[Object change descriptions]
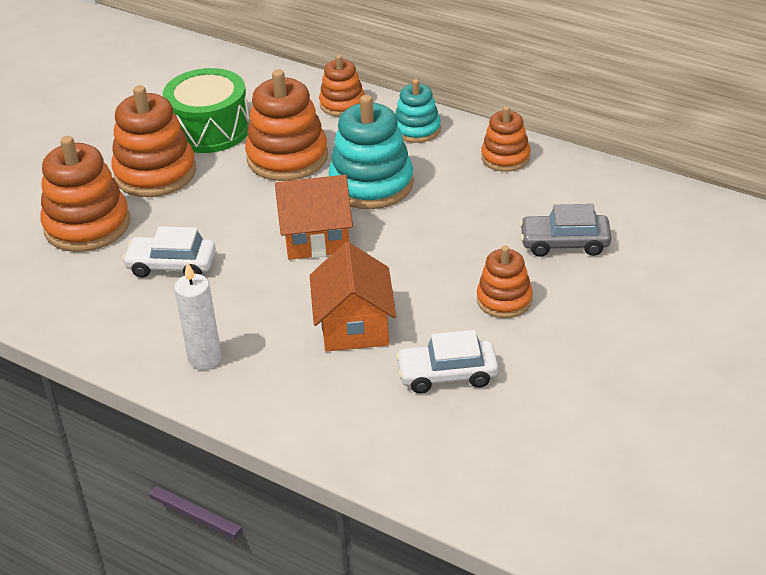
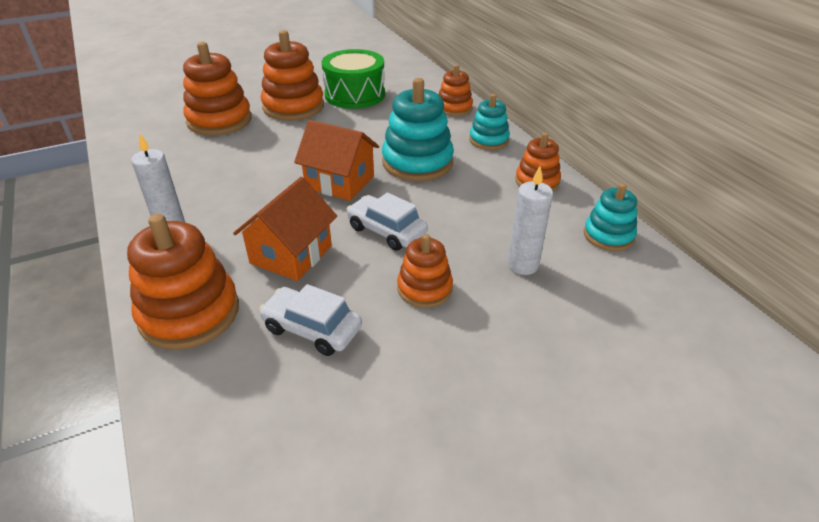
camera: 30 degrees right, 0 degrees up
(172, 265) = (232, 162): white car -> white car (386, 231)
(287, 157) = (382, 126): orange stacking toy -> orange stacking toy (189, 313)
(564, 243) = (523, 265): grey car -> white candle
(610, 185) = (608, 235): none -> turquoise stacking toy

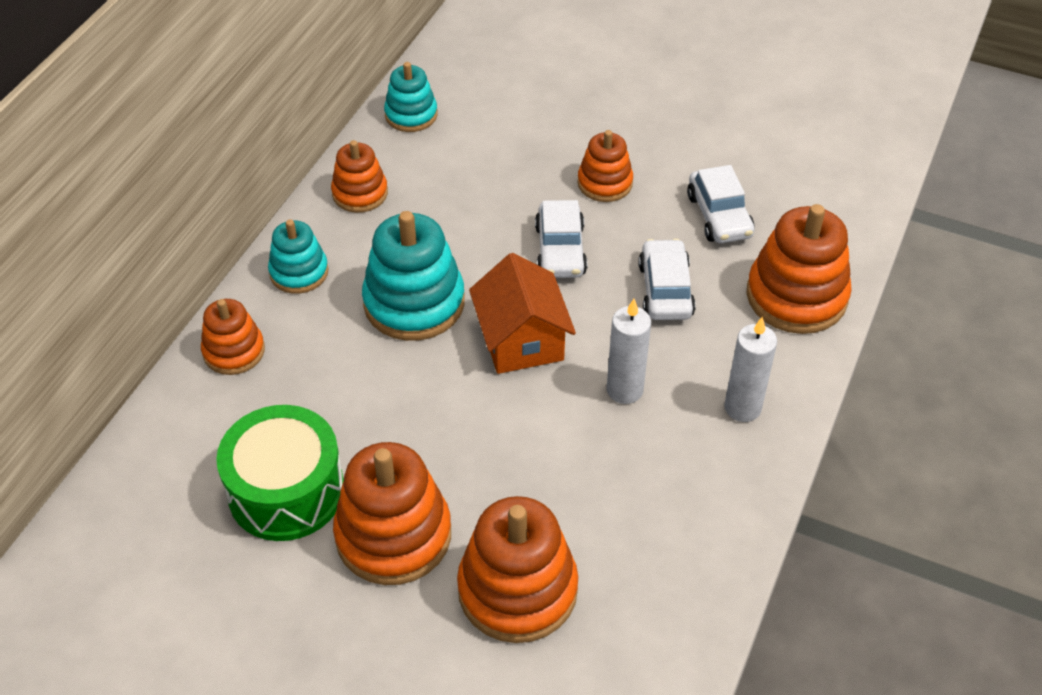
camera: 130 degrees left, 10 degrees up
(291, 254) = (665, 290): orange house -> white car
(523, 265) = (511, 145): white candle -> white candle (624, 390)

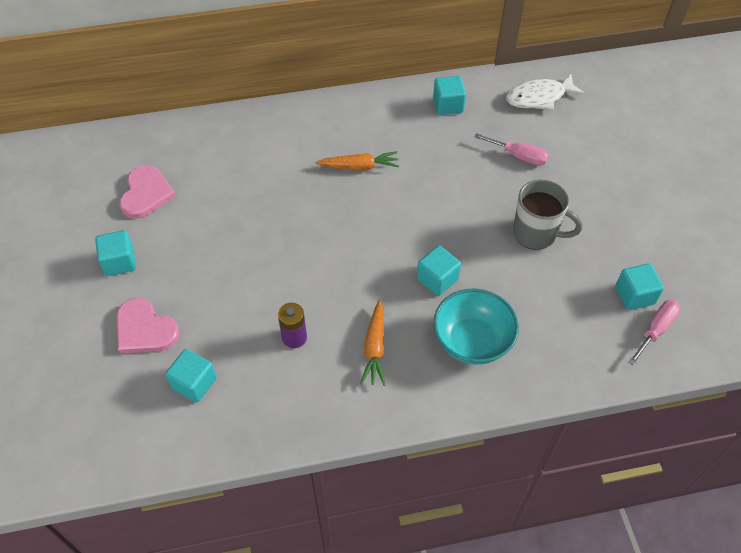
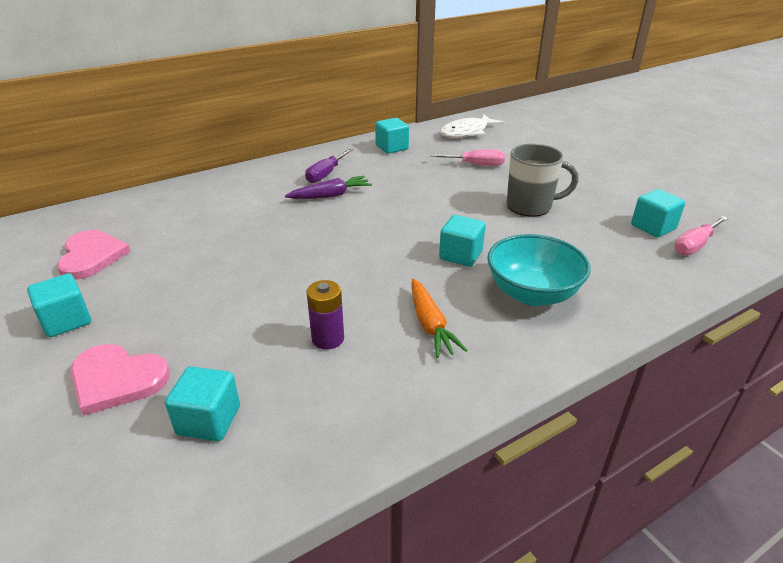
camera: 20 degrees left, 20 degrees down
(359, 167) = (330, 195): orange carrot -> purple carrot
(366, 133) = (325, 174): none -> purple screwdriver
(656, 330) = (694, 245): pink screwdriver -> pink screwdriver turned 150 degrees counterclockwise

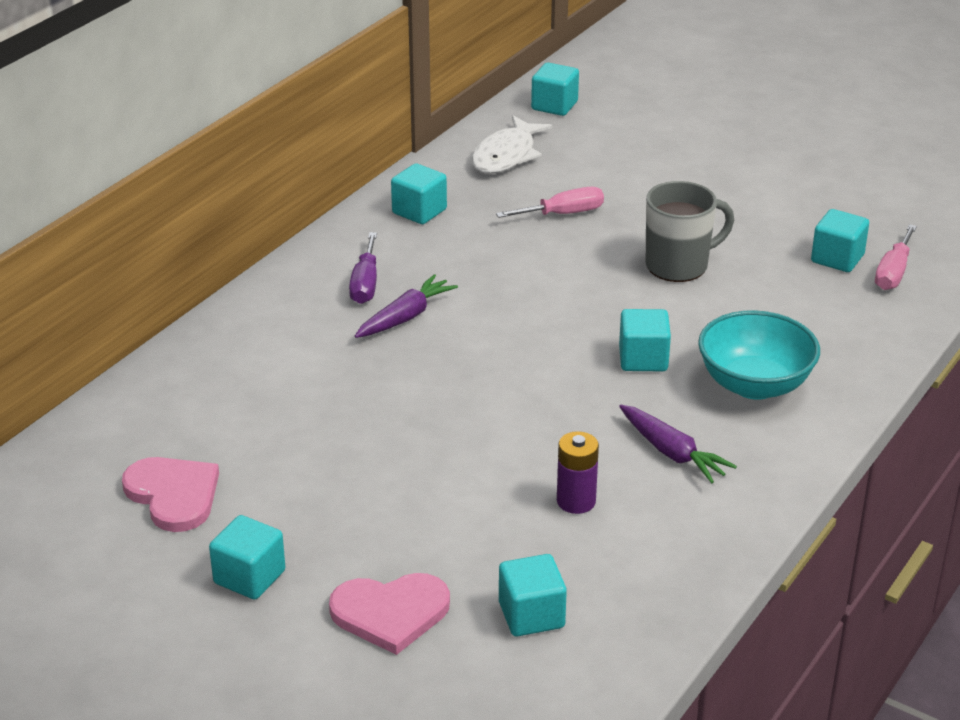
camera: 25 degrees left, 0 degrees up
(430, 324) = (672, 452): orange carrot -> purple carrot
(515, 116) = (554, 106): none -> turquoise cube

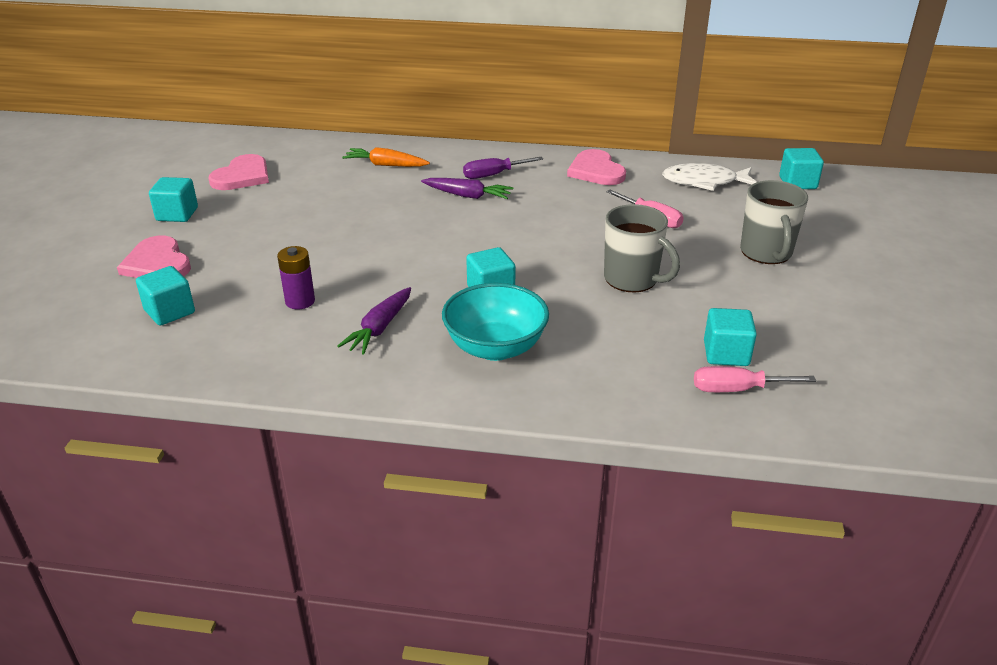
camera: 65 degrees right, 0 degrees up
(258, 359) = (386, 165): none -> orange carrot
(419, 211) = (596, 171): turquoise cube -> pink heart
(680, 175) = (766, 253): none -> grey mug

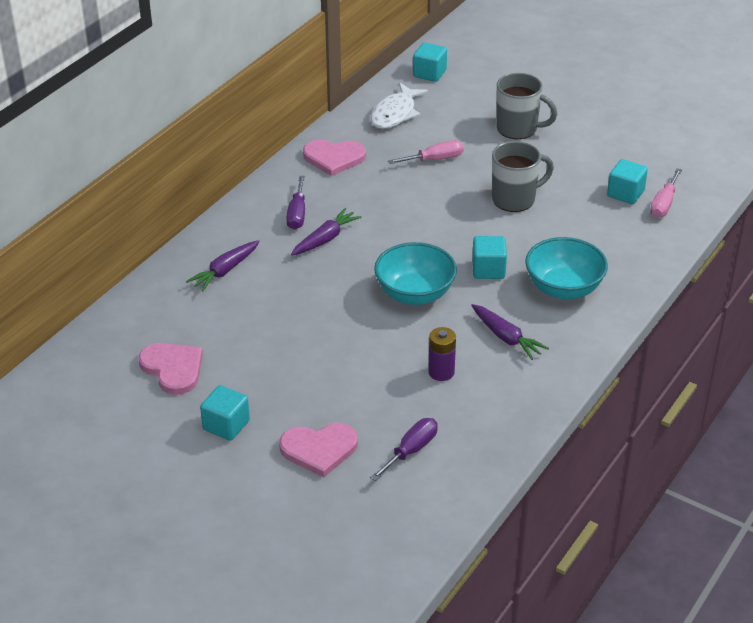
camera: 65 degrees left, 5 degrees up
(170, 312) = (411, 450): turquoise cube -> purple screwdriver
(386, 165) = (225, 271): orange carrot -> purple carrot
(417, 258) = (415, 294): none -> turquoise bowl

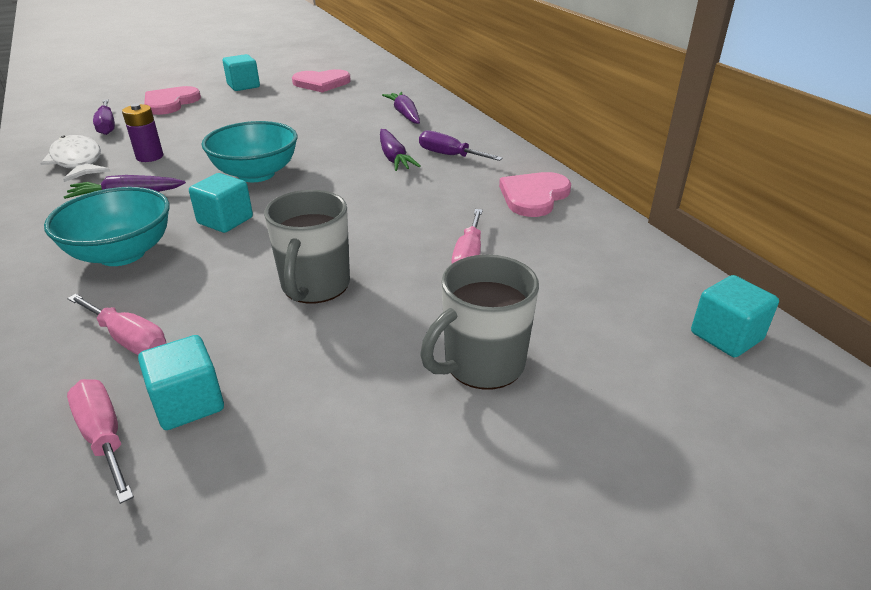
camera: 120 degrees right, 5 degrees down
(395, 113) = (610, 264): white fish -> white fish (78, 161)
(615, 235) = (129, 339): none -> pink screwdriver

* What is expected: With the pictures left out, copy exactly the lines from the line holding "camera: 65 degrees left, 5 degrees up" through the final line of the records, including both.

* Answer to the exercise:
camera: 65 degrees left, 5 degrees up
(170, 312) = (411, 450): turquoise cube -> purple screwdriver
(386, 165) = (225, 271): orange carrot -> purple carrot
(417, 258) = (415, 294): none -> turquoise bowl

camera: 120 degrees right, 5 degrees down
(395, 113) = (610, 264): white fish -> white fish (78, 161)
(615, 235) = (129, 339): none -> pink screwdriver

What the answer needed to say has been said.